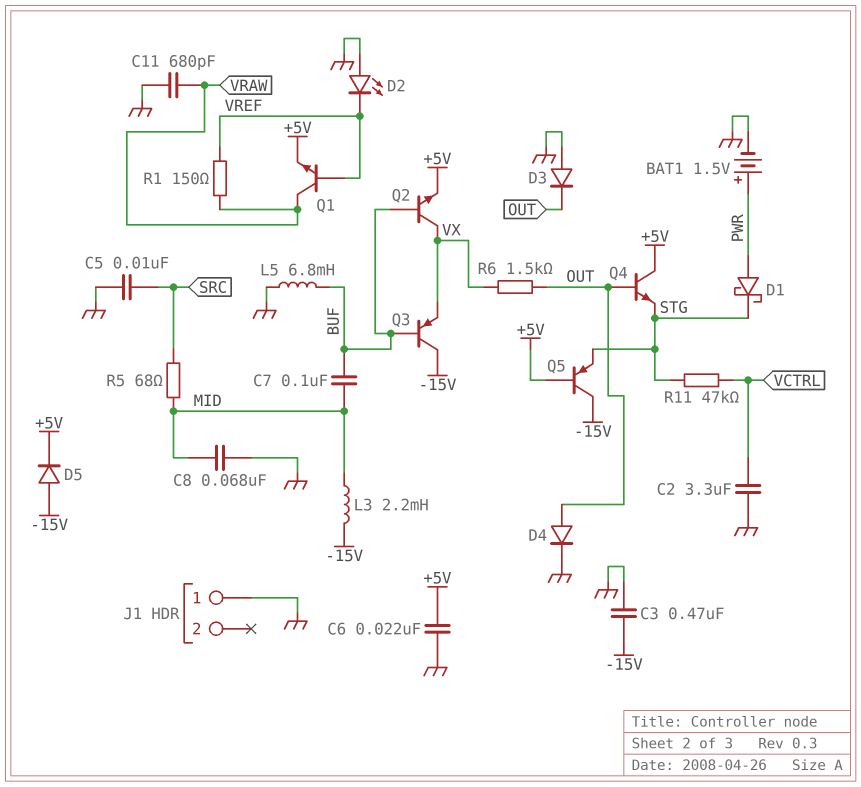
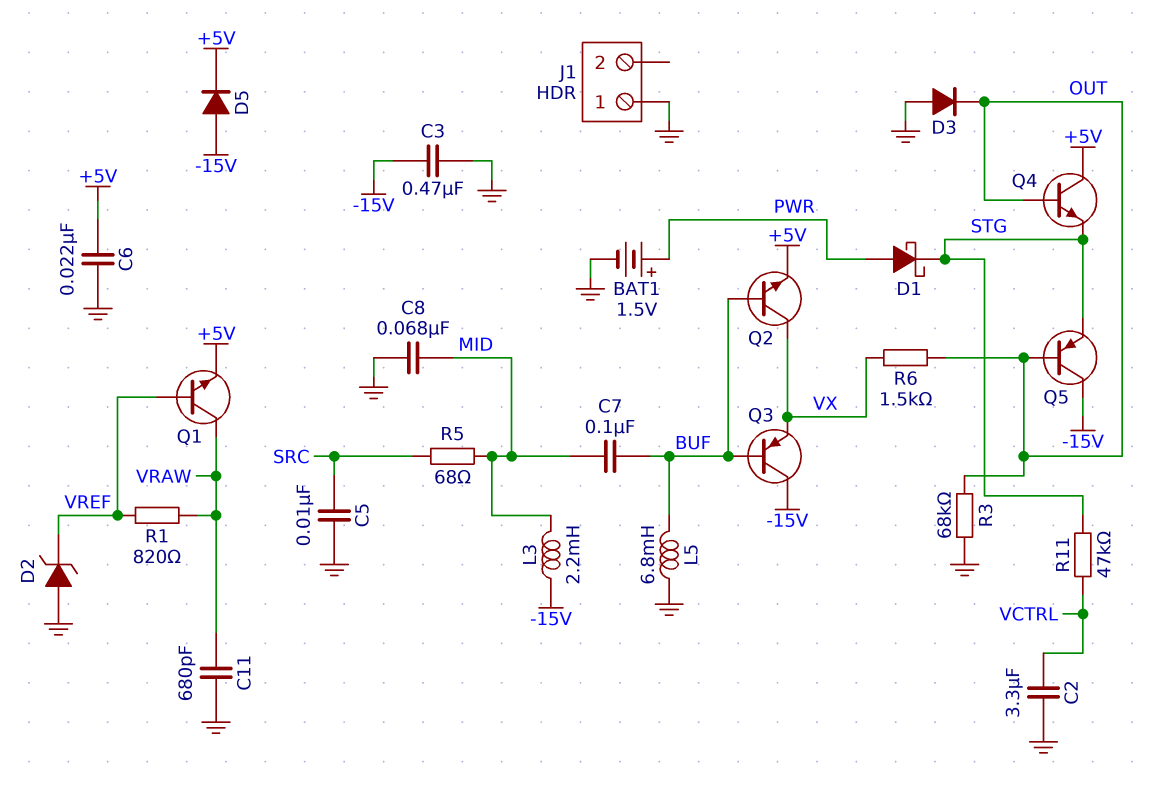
D2: LED (A GND, K VREF) -> zener (A GND, K VREF)
D4: diode (A OUT, K GND) -> none
Q5: PNP (B +5V, C -15V, E STG) -> PNP (B OUT, C -15V, E STG)
R1: 150 (VRAW, VREF) -> 820 (VRAW, VREF)
R3: none -> 68k (GND, OUT)

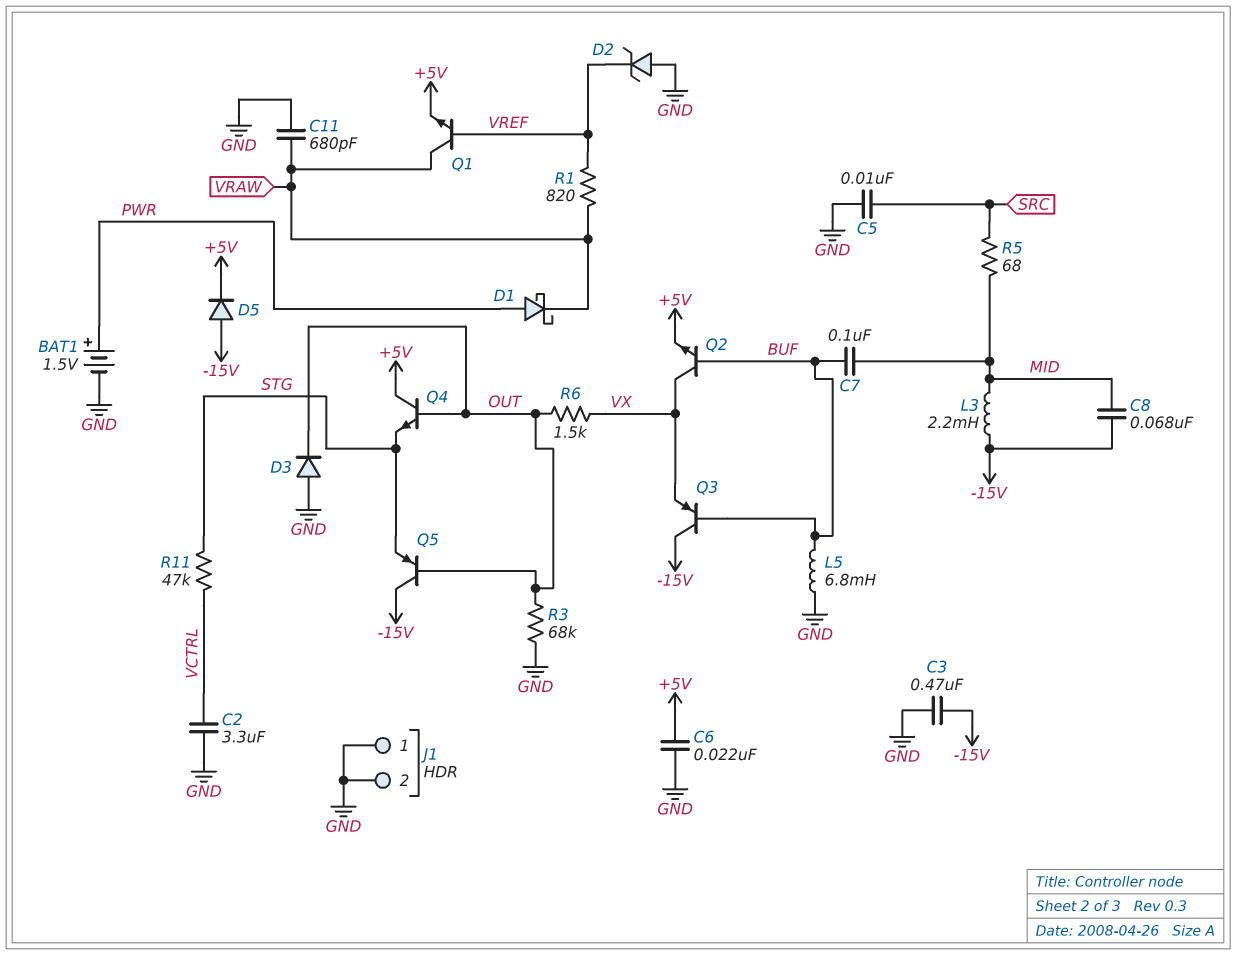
C8: 68nF (GND, MID) -> 68nF (-15V, MID)
D1: schottky (A PWR, K STG) -> schottky (A PWR, K VRAW)
J1 pin 2: none -> GND

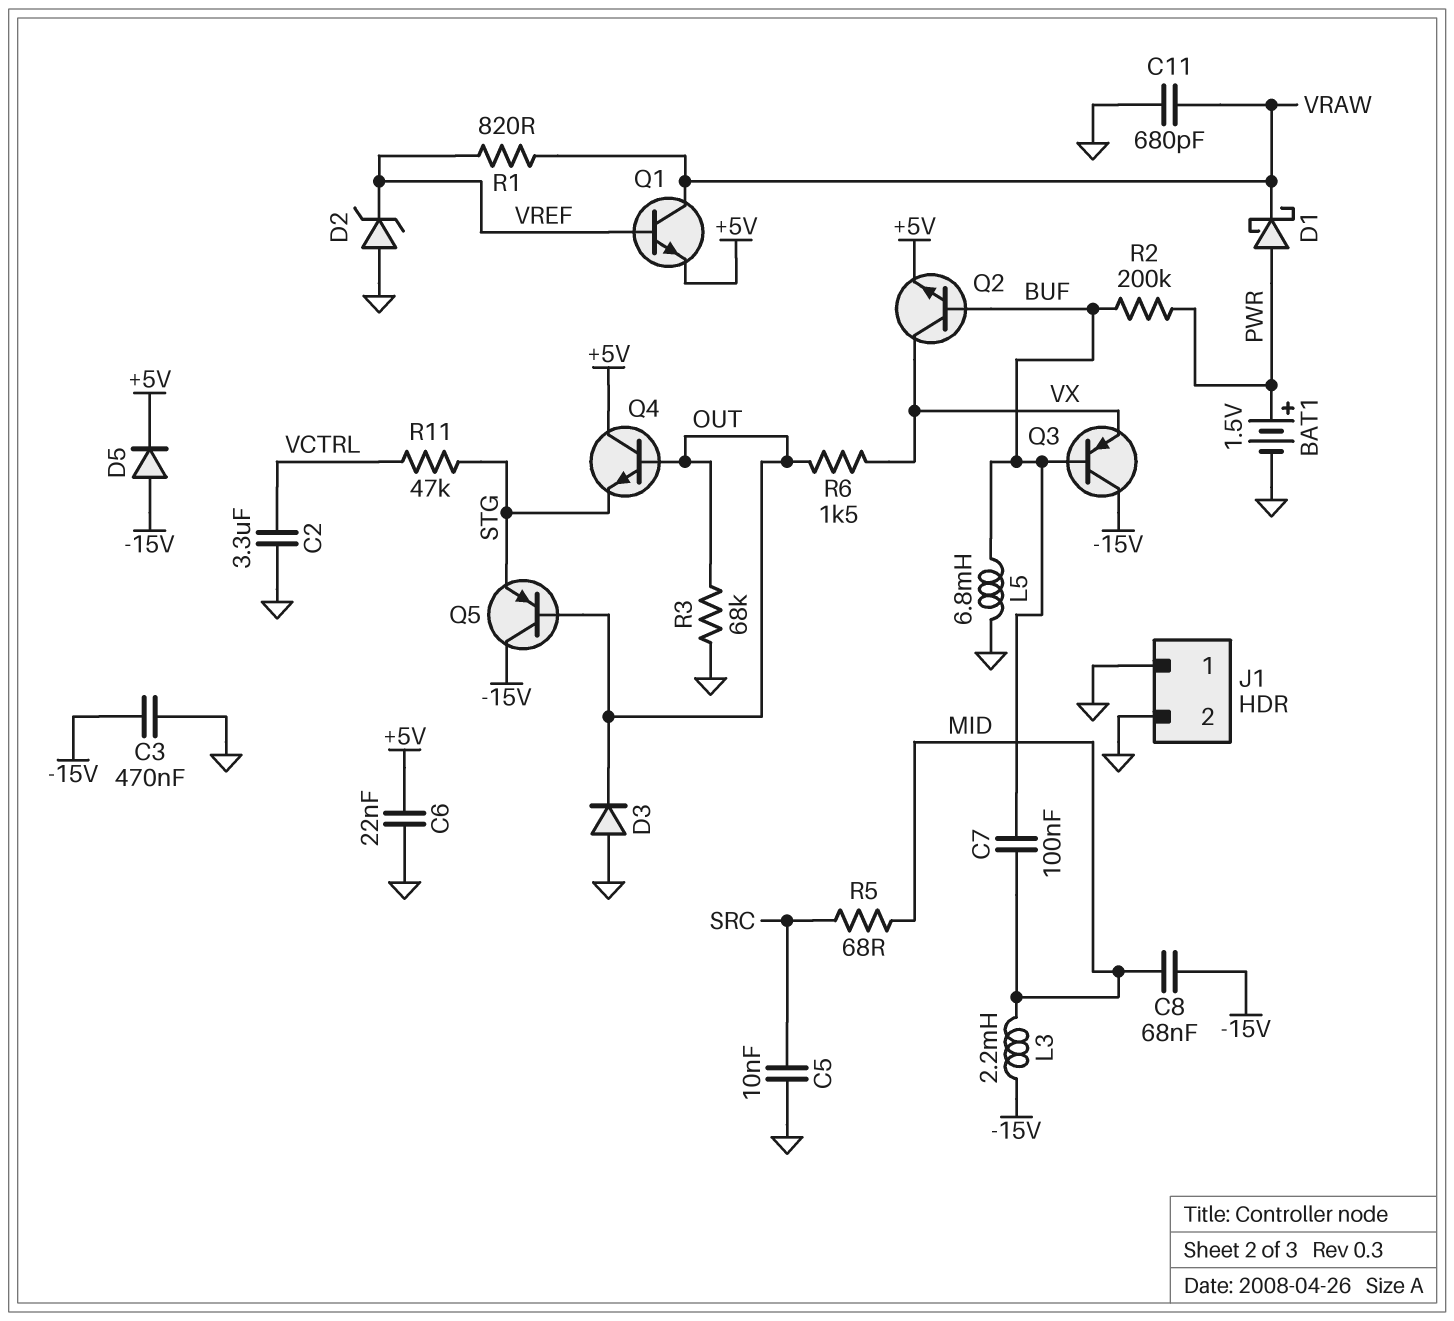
R2: none -> 200k (BUF, PWR)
====================
* **AIM OF THE TASK**:
Leave out all pictures and retype precisely the lines that run from the line containing "Q5: PNP (B +5V, C" to the last line of the records.

* **RESULT**:
Q5: PNP (B +5V, C -15V, E STG) -> PNP (B OUT, C -15V, E STG)
R1: 150 (VRAW, VREF) -> 820 (VRAW, VREF)
R3: none -> 68k (GND, OUT)

C8: 68nF (GND, MID) -> 68nF (-15V, MID)
D1: schottky (A PWR, K STG) -> schottky (A PWR, K VRAW)
J1 pin 2: none -> GND

R2: none -> 200k (BUF, PWR)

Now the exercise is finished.